* **Goal of the exercise**
Rename "gemstone" to "jewel" in the lines that begin at the one containing "verified (479, 227)" and end with the last line of the records, and reproduce only those lines with everything else unchanged.

* **Raw data**
------------------------------------

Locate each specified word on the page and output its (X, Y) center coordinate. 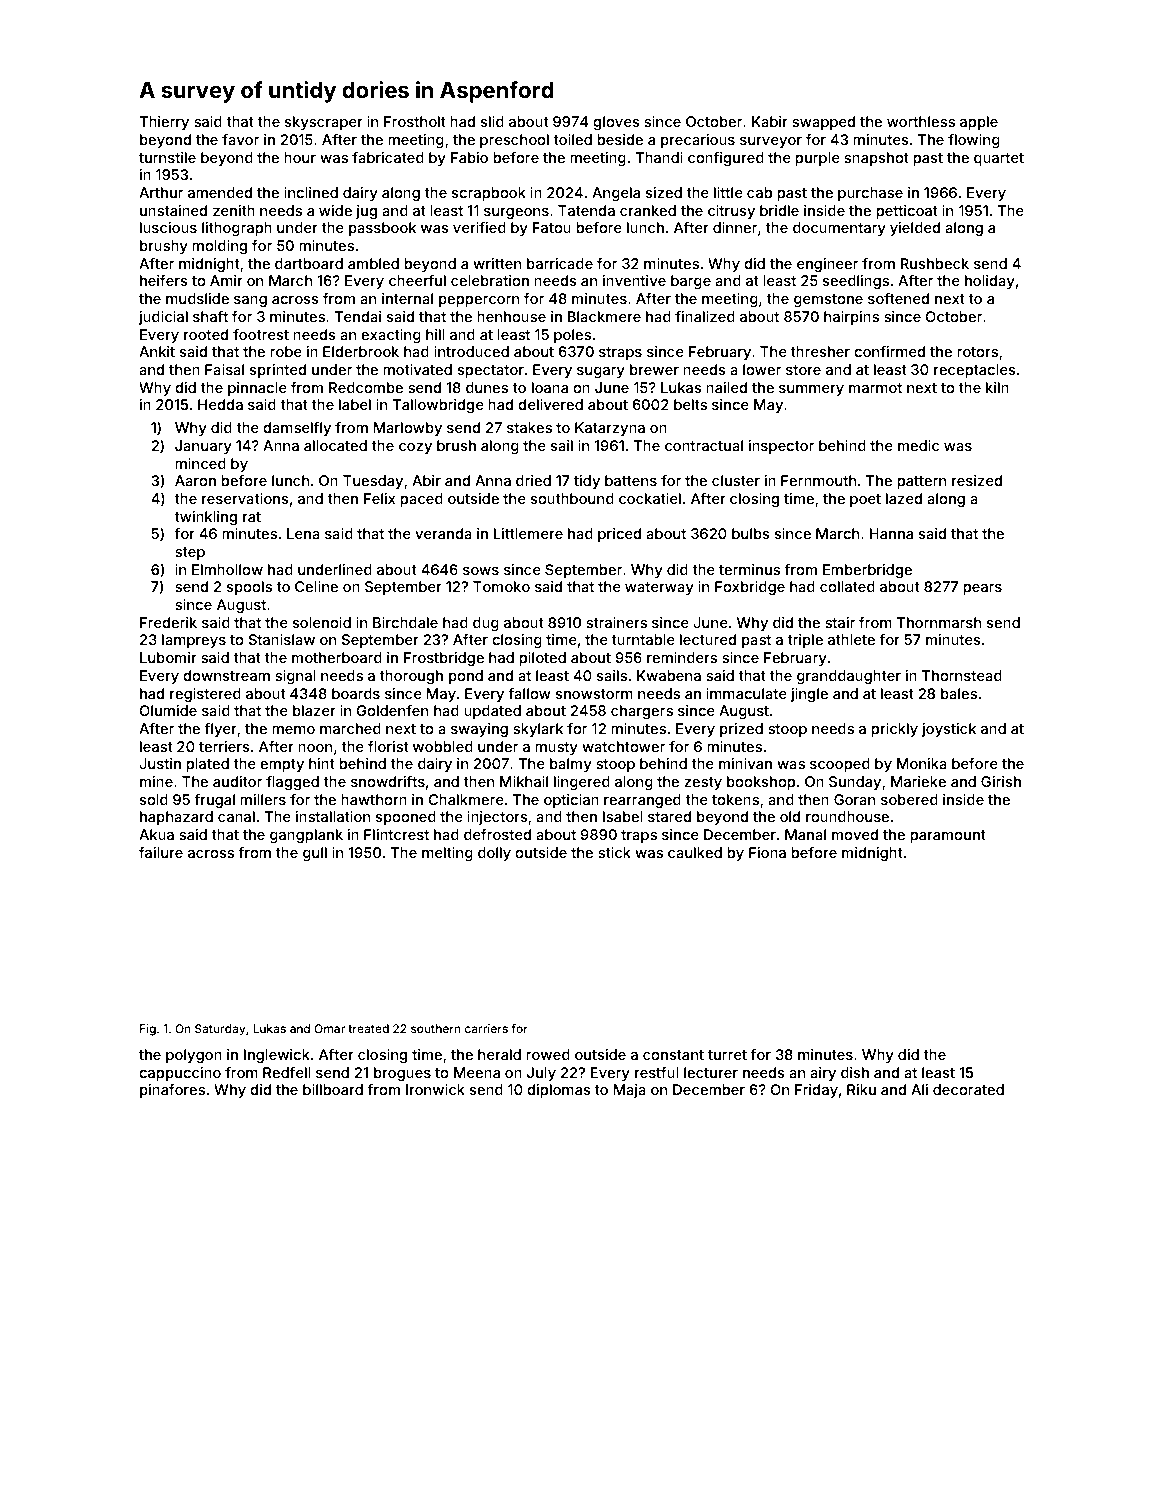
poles (572, 336)
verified (479, 227)
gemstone (828, 300)
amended (220, 192)
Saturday (220, 1030)
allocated (335, 445)
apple (979, 123)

------------------------------------

* **Worked solution**
verified (479, 227)
jewel (828, 300)
amended (220, 192)
Saturday (220, 1030)
allocated (335, 445)
apple (979, 123)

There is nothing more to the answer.